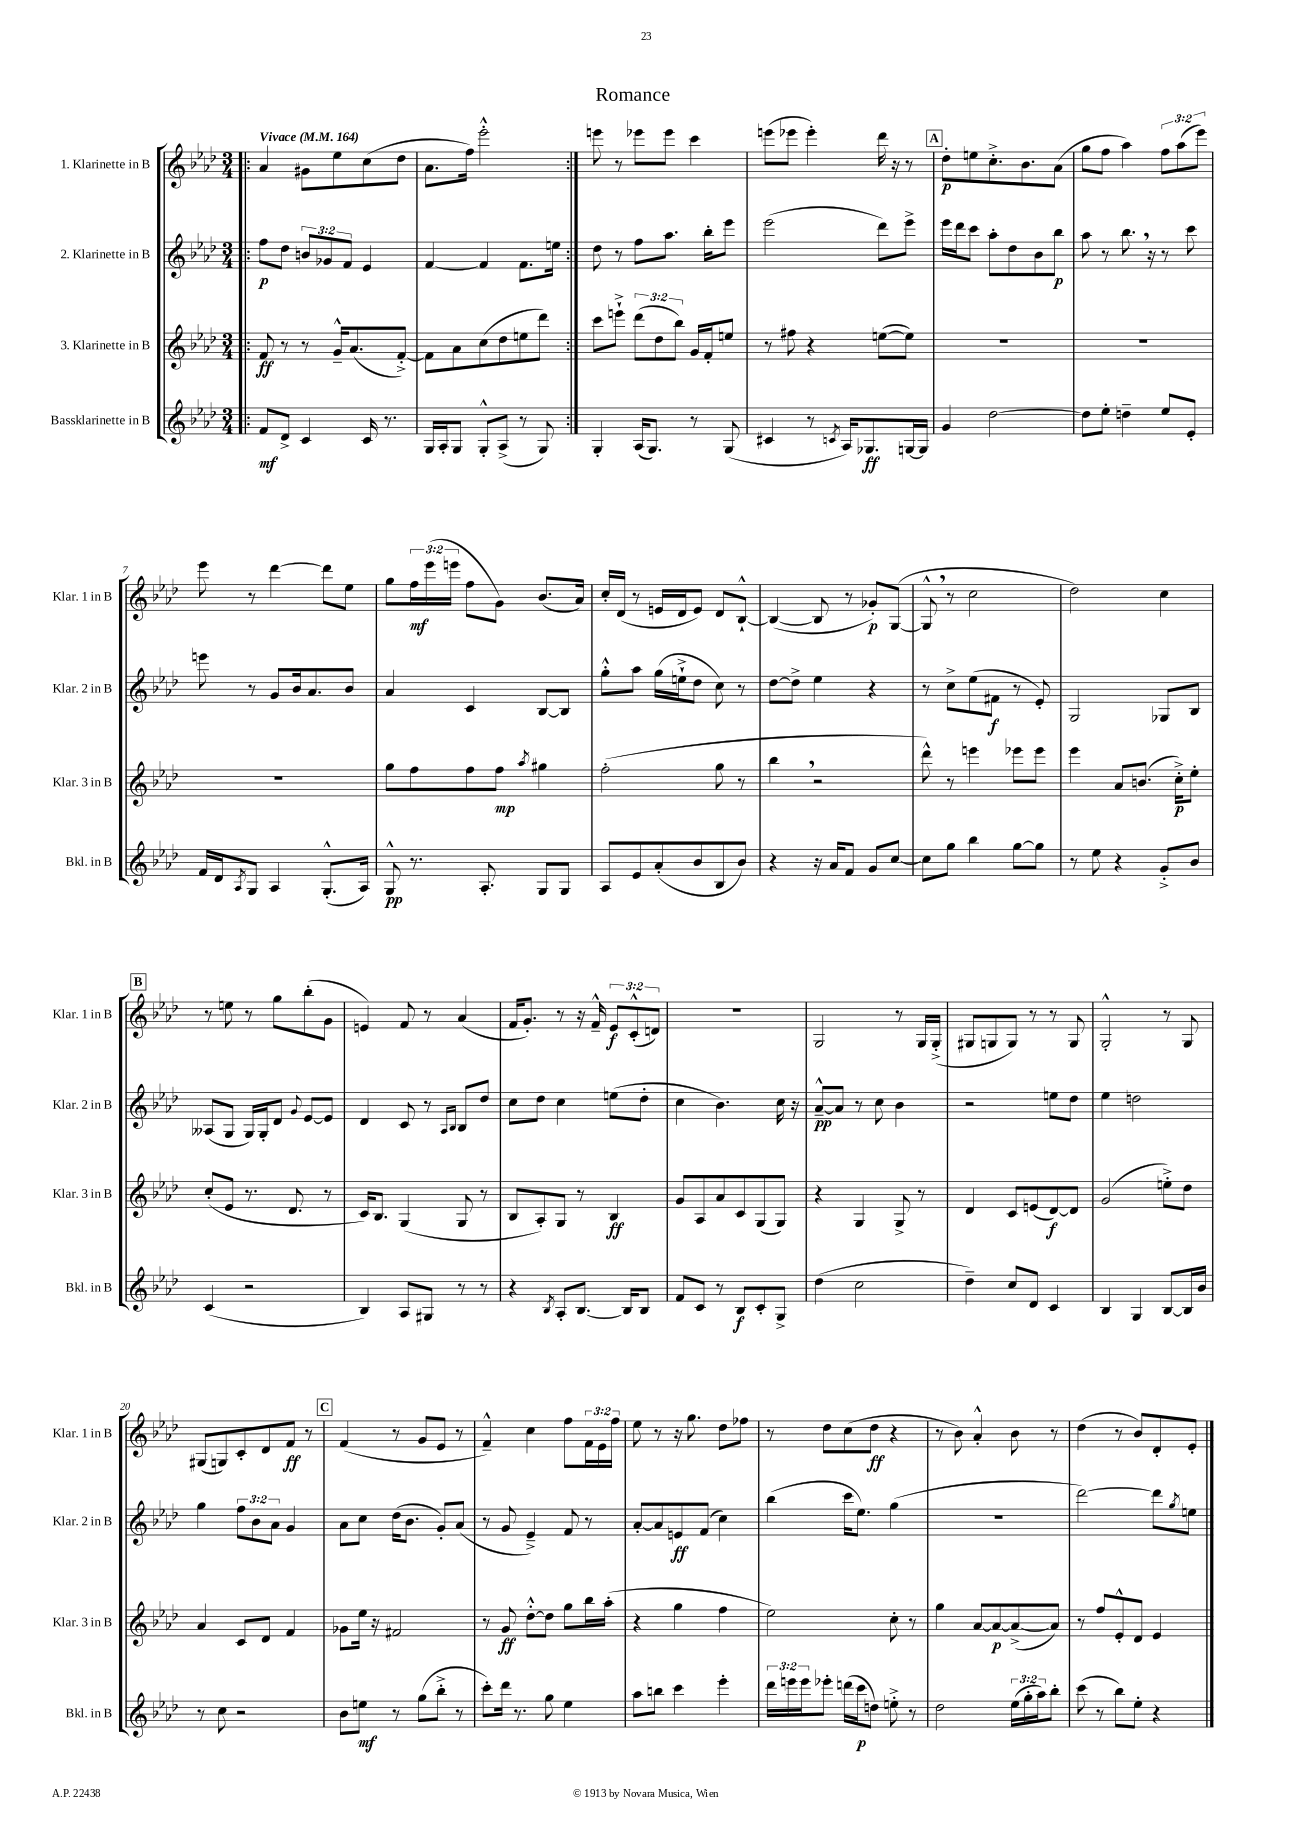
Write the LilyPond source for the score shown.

\header { title = "Romance" }
<<
\new StaffGroup <<
\new Staff = "s0" \with { instrumentName = "1. Klarinette in B" shortInstrumentName = "Klar. 1 in B" } {
    \clef treble \key aes \major \numericTimeSignature \time 3/4 \override Staff.TupletNumber.text = #tuplet-number::calc-fraction-text \tempo "Vivace" 4 = 164
    \repeat volta 2 { \bar ".|:" aes'4 gis'8 ees''8 c''8( des''8 |
    aes'8. f''16) ees'''2-.-^ | }
    e'''8 r8 ees'''8 ees'''8 c'''4 |
    e'''8( ees'''8 ees'''4-.) des'''16 r16 r8 |
    \mark \markup { \box "A" } des''8-.\p e''8 c''8.-.-> bes'8. aes'8( |
    g''8 f''8 aes''4) \tuplet 3/2 { f''8 aes''8( ees'''8) } |
    ees'''8 r8 des'''4~ des'''8 ees''8 |
    g''8 \tuplet 3/2 { f''16\mf ees'''16( e'''16 } f''8 g'8) bes'8.( aes'16) |
    c''16-. des'16( r8 e'16 des'16 e'8) des'8 bes8~-!-^ |
    bes4~( bes8 r8 ges'8-.\p) g8~( |
    g8-^ \breathe r8 c''2 |
    des''2) c''4 |
    \mark \markup { \box "B" } r8 e''8 r8 g''8 bes''8-.( g'8 |
    e'4) f'8 r8 aes'4( |
    f'16 g'8.-.) r8 r16 f'16---^ \tuplet 3/2 { ees'8\f c'8-.-^( d'8) } |
    R2. |
    g2 r8 g16 g16-.->( |
    gis8 g8 g8) r8 r8 g8 |
    g2-.-^ r8 g8 |
    gis8( g8) c'8-. des'8 f'8\ff r8 |
    \mark \markup { \box "C" } f'4( r8 g'8 ees'8 r8 |
    f'4---^) c''4 f''8 \tuplet 3/2 { f'16 ees'16 f''16 } |
    ees''8 r8 r16 g''8. des''8 fes''8 |
    r8 des''8 c''8( des''8\ff r4 |
    r8 bes'8) aes'4-.-^ bes'8 r8 |
    des''4( r8 bes'8) des'8-. ees'8-. \bar "|." |
}
\new Staff = "s1" \with { instrumentName = "2. Klarinette in B" shortInstrumentName = "Klar. 2 in B" } {
    \clef treble \key aes \major \numericTimeSignature \time 3/4 \override Staff.TupletNumber.text = #tuplet-number::calc-fraction-text
    \repeat volta 2 { \bar ".|:" f''8\p des''8 \tuplet 3/2 { b'8 ges'8 f'8 } ees'4 |
    f'4~ f'4 f'8. e''16 | }
    des''8 r8 f''8 aes''8. bes''16-. ees'''8 |
    ees'''2( des'''8) ees'''8-> |
    \mark \markup { \box "A" } ees'''16 des'''16 c'''8 aes''8-. des''8 bes'8 bes''8\p |
    aes''8 r8 bes''8. \breathe r16 r8 c'''8 |
    e'''8 r8 g'8 bes'16 aes'8. bes'8 |
    aes'4 c'4 bes8~ bes8 |
    g''8-.-^ aes''8 g''16( e''16-!-> des''8 c''8) r8 |
    des''8~ des''8-> ees''4 r4 |
    r8 c''8-> ees''8( fis'8\f r8 ees'8-.) |
    g2 ges8 bes8 |
    \mark \markup { \box "B" } aeses8( g8 g16) g16-. des'8 \appoggiatura { g'8 } ees'8~ ees'8 |
    des'4 c'8 r8 \grace { aes16 bes16 } bes8 des''8 |
    c''8 des''8 c''4 e''8( des''8-. |
    c''4 bes'4.) c''16 r16 |
    aes'8~---^\pp aes'8 r8 c''8 bes'4 |
    r2 e''8 des''8 |
    ees''4 d''2 |
    g''4 \tuplet 3/2 { f''8 bes'8 aes'8 } g'4 |
    \mark \markup { \box "C" } aes'8 c''8 des''16( bes'8. g'8-.) aes'8( |
    r8 g'8 ees'4--->) f'8 r8 |
    aes'8~-. aes'8 e'8\ff f'8( c''4) |
    bes''4( c'''16 ees''8.) g''4( |
    R2. |
    des'''2~) des'''8 \acciaccatura { g''8 } e''8 \bar "|." |
}
\new Staff = "s2" \with { instrumentName = "3. Klarinette in B" shortInstrumentName = "Klar. 3 in B" } {
    \clef treble \key aes \major \numericTimeSignature \time 3/4 \override Staff.TupletNumber.text = #tuplet-number::calc-fraction-text
    \repeat volta 2 { \bar ".|:" f'8\ff r8 r8 g'16---^ aes'8.( f'8~-.->) |
    f'8 aes'8 c''8( des''8 e''8 des'''8) | }
    c'''8 e'''8-!-> \tuplet 3/2 { des'''8( des''8 bes''8) } g'16 f'16-. e''8 |
    r8 fis''8 r4 e''8~( e''8) |
    \mark \markup { \box "A" } R2. |
    R2. |
    R2. |
    g''8 f''8 f''8 f''8\mp \acciaccatura { aes''8 } gis''4 |
    f''2-.( g''8 r8 |
    bes''4 \breathe r2 |
    des'''8-^) r8 e'''4 ees'''8 ees'''8 |
    ees'''4 aes'8 b'8.( c''16-.->\p) ees''8-. |
    \mark \markup { \box "B" } c''8-.( ees'8 r8. des'8. r8 |
    c'16) bes8. g4( g8 r8 |
    bes8 aes8-.) g8 r8 bes4\ff |
    g'8 aes8 aes'8 c'8 g8( g8) |
    r4 g4 g8-> r8 |
    des'4 c'8 e'8( des'8~\f) des'8 |
    g'2( e''8-.->) des''8 |
    aes'4 c'8 des'8 f'4 |
    \mark \markup { \box "C" } ges'8 ees''16 r16 fis'2 |
    r8 g'8\ff des''8~-.-^ des''8 g''8 bes''16 aes''16-.( |
    r4 g''4 f''4 |
    ees''2) c''8-. r8 |
    g''4 aes'8~ aes'8~\p aes'8~->( aes'8) |
    r8 f''8 ees'8-.-^ des'8 ees'4 \bar "|." |
}
\new Staff = "s3" \with { instrumentName = "Bassklarinette in B" shortInstrumentName = "Bkl. in B" } {
    \clef treble \key aes \major \numericTimeSignature \time 3/4 \override Staff.TupletNumber.text = #tuplet-number::calc-fraction-text
    \repeat volta 2 { \bar ".|:" f'8\mf des'8-> c'4 c'16 r8. |
    g16 aes16-. g8 g8-.-^ aes8->( r8 g8) | }
    g4-. aes16( g8.) r8 g8( |
    cis'4 r8 \acciaccatura { c'8 } aes16) ges8.\ff g16~ g16 |
    \mark \markup { \box "A" } g'4 des''2~ |
    des''8 ees''8-. d''4-- ees''8 ees'8-. |
    f'16 des'16 \acciaccatura { aes8 } g8 aes4 g8.-.-^( aes16) |
    g8-^\pp r8. aes8.-. g8 g8 |
    aes8 ees'8 aes'8-.( bes'8 bes8 bes'8) |
    r4 r16 aes'16 f'8 g'8 c''8~ |
    c''8 g''8 bes''4 g''8~ g''8 |
    r8 ees''8 r4 g'8-.-> bes'8 |
    \mark \markup { \box "B" } c'4( r2 |
    bes4) aes8 gis8 r8 r8 |
    r4 \acciaccatura { bes8 } aes8-. bes8.~ bes16 bes8 |
    f'8 c'8 r8 bes8\f c'8-. g8-> |
    des''4( c''2 |
    des''4--) c''8 des'8 c'4 |
    bes4 g4 bes8~ bes16 bes'16 |
    r8 c''8 r2 |
    \mark \markup { \box "C" } bes'8 e''8\mf r8 g''8( bes''8-.-> r8 |
    c'''8-.) des'''16 r8. g''8 ees''4 |
    aes''8 b''8 c'''4 ees'''4-. |
    \tuplet 3/2 { des'''16 e'''16 e'''16 } ees'''8-. d'''16( c'''16\p d''8) e''8-.-> r8 |
    des''2 \tuplet 3/2 { ees''16( g''16-. aes''16) } bes''8-. |
    c'''8( r8 bes''8) ees''8-. r4 \bar "|." |
}
>>
>>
---
#### Exercise objective:
Show each line from the rows above that contains the string "shortInstrumentName".

#### The completed task:
\new Staff = "s0" \with { instrumentName = "1. Klarinette in B" shortInstrumentName = "Klar. 1 in B" } {
\new Staff = "s1" \with { instrumentName = "2. Klarinette in B" shortInstrumentName = "Klar. 2 in B" } {
\new Staff = "s2" \with { instrumentName = "3. Klarinette in B" shortInstrumentName = "Klar. 3 in B" } {
\new Staff = "s3" \with { instrumentName = "Bassklarinette in B" shortInstrumentName = "Bkl. in B" } {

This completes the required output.